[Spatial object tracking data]
========================

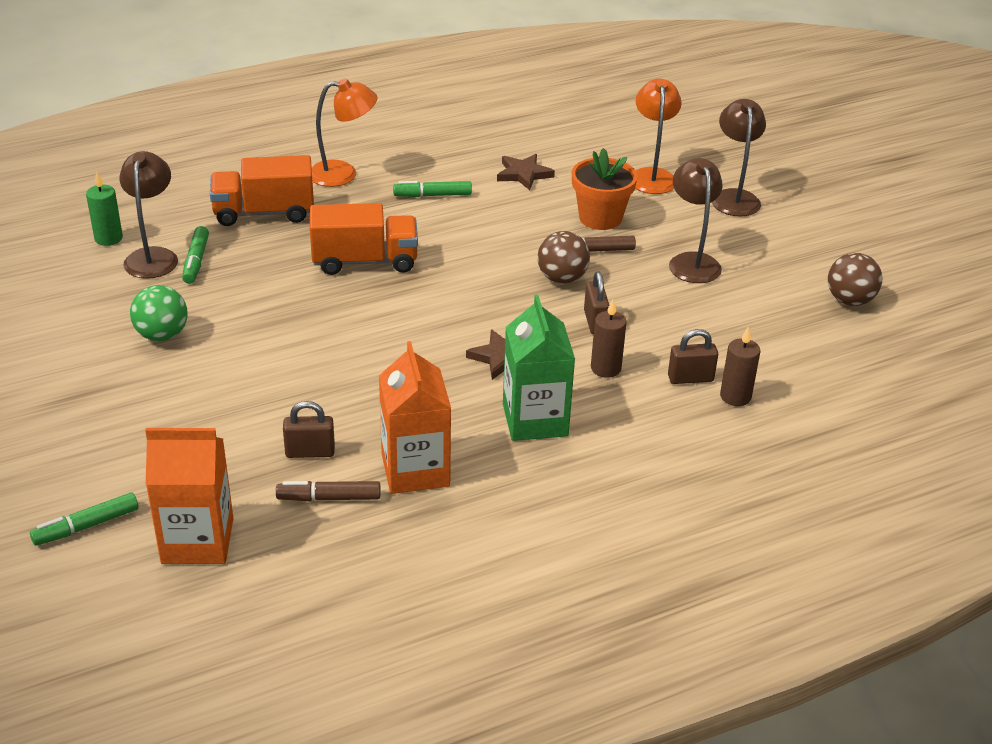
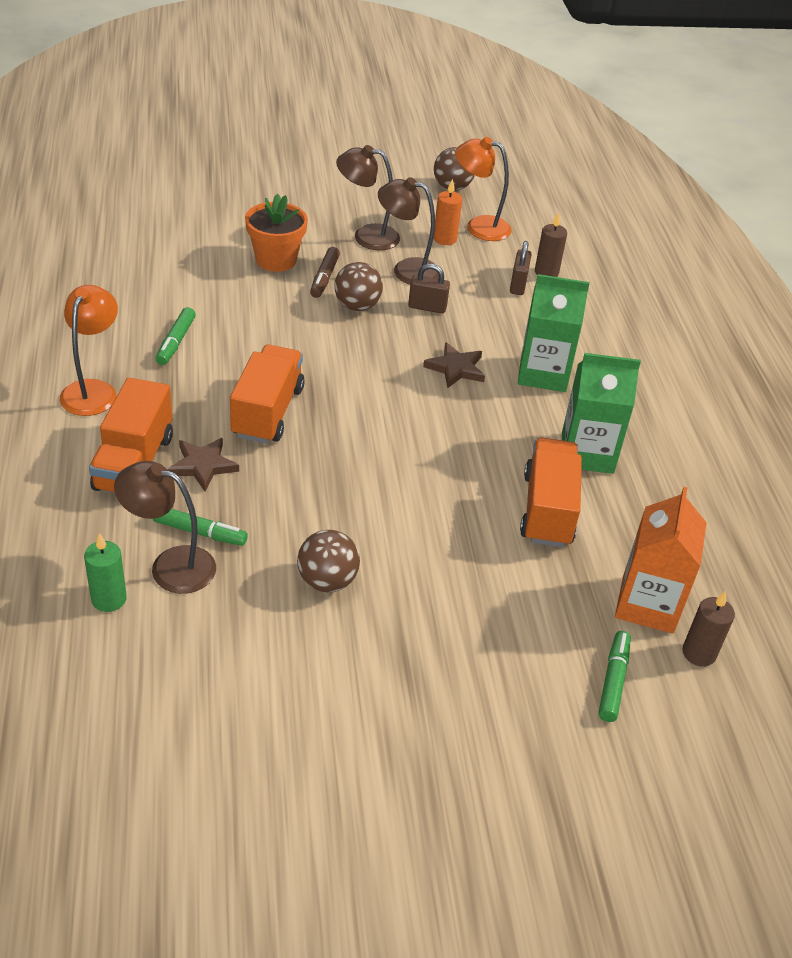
camera: 75 degrees left, 5 degrees up
(86, 526) = (613, 681): green marker -> green marker turned 150 degrees counterclockwise
(162, 335) = (327, 581): green ball -> brown ball
(310, 452) = (547, 510): brown padlock -> orange truck
(329, 498) = (610, 511): brown marker -> none
(415, 470) = (587, 453): orange carton -> green carton
(523, 174) = (175, 279): brown star -> brown star (203, 466)
(605, 368) = (490, 320): brown candle -> brown candle (699, 653)
(652, 176) = (226, 214): orange lamp -> orange lamp (479, 226)
(734, 197) = (286, 187): brown lamp -> brown lamp (406, 270)
(735, 312) = (444, 239): none -> orange candle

========================

## [What the task requires]
Leaving the pictures out, give back each line above exactly.

## [Result of this exercise]
camera: 75 degrees left, 5 degrees up
(86, 526) = (613, 681): green marker -> green marker turned 150 degrees counterclockwise
(162, 335) = (327, 581): green ball -> brown ball
(310, 452) = (547, 510): brown padlock -> orange truck
(329, 498) = (610, 511): brown marker -> none
(415, 470) = (587, 453): orange carton -> green carton
(523, 174) = (175, 279): brown star -> brown star (203, 466)
(605, 368) = (490, 320): brown candle -> brown candle (699, 653)
(652, 176) = (226, 214): orange lamp -> orange lamp (479, 226)
(734, 197) = (286, 187): brown lamp -> brown lamp (406, 270)
(735, 312) = (444, 239): none -> orange candle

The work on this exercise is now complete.